*OBJECTIVE*: Please copy out, word for word, the rows from the line containing "From the image's perspective, who" through the line containing "They are not placed beside each other.", including both of those lines and nothing else.
↓↓↓
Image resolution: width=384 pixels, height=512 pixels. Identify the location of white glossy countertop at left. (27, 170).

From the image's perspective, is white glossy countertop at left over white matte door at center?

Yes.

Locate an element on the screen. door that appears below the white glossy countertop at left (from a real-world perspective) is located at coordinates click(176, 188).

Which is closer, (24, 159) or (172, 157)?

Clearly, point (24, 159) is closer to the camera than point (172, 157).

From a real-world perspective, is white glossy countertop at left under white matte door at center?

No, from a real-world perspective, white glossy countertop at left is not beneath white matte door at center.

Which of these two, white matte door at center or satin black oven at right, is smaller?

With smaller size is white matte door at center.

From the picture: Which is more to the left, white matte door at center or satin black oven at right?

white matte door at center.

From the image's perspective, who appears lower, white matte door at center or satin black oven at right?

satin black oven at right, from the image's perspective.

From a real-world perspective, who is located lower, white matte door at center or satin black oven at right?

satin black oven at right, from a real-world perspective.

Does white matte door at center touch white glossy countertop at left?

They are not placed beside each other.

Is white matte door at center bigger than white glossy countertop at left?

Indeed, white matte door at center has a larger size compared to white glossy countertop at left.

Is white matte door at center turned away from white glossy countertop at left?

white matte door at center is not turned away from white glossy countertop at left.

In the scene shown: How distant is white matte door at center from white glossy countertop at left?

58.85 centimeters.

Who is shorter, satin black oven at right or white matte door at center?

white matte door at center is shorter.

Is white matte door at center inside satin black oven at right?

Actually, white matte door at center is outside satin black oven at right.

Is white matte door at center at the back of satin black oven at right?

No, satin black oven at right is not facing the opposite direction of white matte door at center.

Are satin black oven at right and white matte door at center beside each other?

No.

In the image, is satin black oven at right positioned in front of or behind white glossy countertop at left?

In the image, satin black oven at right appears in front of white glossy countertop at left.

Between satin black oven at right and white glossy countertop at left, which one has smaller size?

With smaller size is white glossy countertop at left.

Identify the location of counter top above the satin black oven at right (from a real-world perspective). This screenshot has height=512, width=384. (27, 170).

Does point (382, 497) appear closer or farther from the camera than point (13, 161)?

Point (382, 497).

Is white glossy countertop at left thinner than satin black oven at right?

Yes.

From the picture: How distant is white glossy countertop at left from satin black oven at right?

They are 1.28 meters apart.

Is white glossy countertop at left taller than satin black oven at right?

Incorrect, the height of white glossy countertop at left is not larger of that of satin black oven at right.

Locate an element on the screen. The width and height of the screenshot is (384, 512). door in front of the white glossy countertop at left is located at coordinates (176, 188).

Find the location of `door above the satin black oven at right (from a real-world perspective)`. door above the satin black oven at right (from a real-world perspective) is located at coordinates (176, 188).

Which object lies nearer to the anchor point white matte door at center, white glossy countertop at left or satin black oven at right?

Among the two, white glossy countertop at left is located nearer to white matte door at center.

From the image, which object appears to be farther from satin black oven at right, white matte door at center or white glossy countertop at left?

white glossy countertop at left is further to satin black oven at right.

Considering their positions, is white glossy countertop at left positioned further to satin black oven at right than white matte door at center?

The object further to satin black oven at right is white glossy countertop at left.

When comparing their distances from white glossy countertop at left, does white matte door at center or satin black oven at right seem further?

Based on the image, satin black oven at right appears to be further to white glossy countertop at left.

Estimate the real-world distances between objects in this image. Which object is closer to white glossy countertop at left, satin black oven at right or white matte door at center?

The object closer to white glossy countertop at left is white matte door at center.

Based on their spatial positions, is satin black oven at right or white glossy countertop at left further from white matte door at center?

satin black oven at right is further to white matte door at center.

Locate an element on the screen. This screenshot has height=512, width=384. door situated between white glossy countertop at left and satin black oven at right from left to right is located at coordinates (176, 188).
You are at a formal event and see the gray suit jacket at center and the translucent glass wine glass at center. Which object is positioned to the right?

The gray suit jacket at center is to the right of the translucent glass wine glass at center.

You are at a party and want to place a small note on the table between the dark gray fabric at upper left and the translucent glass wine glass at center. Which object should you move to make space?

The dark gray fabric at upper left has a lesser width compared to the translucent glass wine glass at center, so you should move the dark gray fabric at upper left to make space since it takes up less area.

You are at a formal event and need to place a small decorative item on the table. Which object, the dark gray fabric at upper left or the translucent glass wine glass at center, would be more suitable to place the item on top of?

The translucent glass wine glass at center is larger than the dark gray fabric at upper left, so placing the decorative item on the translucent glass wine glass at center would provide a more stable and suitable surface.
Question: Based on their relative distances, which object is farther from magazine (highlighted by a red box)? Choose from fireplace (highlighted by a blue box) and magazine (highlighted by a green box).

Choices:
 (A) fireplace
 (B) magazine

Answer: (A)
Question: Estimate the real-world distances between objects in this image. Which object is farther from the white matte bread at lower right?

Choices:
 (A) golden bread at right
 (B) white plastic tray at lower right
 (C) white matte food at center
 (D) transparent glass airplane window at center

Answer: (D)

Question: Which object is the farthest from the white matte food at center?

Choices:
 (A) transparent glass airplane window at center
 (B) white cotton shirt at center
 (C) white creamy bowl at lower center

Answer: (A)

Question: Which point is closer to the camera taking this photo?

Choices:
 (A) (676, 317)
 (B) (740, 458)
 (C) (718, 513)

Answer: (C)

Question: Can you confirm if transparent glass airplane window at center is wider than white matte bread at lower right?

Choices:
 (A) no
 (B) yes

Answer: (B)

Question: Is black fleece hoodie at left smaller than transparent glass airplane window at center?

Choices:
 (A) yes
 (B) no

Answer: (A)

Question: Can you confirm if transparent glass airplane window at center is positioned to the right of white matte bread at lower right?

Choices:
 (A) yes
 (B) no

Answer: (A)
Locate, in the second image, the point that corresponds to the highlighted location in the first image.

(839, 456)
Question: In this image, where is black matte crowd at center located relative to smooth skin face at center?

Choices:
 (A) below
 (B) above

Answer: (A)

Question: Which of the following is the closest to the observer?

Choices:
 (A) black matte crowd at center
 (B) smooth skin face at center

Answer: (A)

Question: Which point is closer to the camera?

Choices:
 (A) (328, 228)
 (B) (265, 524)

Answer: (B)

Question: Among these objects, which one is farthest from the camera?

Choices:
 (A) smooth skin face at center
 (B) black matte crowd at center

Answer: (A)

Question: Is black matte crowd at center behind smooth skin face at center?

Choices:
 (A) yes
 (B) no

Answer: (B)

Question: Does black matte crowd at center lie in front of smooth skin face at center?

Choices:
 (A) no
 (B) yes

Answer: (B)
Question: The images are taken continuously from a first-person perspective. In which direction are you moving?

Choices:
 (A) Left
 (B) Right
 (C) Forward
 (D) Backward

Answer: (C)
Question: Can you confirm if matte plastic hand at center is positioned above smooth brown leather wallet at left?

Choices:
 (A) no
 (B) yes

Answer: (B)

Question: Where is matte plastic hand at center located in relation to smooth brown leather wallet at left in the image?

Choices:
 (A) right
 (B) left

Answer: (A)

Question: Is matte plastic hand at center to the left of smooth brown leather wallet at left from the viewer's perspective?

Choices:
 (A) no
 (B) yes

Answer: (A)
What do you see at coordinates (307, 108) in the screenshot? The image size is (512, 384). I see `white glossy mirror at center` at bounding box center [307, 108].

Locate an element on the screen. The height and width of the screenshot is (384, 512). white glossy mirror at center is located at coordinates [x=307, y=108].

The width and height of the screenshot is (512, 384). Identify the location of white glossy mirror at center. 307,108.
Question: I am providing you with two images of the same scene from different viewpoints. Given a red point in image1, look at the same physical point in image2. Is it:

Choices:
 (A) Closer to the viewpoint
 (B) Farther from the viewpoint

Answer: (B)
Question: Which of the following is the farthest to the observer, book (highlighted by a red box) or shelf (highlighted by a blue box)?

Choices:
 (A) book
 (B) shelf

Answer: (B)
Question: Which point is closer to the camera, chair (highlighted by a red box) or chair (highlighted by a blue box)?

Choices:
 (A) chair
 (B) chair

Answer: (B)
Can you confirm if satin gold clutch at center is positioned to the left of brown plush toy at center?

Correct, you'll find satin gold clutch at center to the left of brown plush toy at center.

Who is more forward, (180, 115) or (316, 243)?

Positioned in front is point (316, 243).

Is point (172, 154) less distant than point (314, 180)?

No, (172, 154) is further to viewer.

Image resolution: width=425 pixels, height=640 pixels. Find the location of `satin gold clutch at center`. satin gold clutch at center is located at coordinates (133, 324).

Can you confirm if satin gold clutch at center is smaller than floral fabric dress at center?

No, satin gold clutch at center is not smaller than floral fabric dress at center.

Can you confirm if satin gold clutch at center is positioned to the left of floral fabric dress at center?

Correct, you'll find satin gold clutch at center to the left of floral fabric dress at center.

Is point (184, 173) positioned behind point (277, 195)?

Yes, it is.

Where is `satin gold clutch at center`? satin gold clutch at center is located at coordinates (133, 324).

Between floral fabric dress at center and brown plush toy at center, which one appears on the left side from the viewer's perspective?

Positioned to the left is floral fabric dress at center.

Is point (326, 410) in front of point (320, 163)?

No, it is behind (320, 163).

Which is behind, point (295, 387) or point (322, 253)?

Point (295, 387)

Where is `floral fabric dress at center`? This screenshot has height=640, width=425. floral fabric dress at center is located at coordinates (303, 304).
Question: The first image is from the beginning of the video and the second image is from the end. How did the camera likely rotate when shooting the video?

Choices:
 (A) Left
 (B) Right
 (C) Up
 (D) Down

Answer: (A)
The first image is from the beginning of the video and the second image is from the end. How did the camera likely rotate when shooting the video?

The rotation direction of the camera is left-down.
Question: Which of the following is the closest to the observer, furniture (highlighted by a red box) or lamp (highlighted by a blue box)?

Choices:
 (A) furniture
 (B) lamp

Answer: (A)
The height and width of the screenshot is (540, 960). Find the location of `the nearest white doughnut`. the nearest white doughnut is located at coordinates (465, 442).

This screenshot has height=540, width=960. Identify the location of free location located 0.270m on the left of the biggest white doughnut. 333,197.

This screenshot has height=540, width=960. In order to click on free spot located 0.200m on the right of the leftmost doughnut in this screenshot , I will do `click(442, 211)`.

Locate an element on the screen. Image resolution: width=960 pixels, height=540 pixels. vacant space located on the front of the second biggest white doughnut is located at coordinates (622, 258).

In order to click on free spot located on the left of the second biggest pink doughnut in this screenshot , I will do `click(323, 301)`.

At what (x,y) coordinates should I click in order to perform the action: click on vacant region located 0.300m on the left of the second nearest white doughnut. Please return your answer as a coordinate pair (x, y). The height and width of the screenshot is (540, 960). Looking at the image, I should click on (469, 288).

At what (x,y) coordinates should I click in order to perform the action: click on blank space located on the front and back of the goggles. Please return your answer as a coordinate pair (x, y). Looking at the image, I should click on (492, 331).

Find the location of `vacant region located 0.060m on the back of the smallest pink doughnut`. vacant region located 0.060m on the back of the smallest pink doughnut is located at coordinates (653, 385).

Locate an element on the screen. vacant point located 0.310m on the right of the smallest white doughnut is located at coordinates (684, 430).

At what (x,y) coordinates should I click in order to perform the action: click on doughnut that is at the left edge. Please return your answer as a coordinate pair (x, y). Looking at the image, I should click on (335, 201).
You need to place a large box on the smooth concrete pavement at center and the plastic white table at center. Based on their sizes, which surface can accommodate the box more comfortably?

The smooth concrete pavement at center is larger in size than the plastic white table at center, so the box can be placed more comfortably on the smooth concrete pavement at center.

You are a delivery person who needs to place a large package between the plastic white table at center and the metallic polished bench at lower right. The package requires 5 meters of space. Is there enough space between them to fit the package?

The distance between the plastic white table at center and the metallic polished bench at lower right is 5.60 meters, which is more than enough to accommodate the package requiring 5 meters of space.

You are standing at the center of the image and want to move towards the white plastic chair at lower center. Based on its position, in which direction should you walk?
↑↑↑
*ANSWER TO THE EXERCISE*:
From the image's perspective, who appears lower, white matte door at center or satin black oven at right?

satin black oven at right, from the image's perspective.

From a real-world perspective, who is located lower, white matte door at center or satin black oven at right?

satin black oven at right, from a real-world perspective.

Does white matte door at center touch white glossy countertop at left?

They are not placed beside each other.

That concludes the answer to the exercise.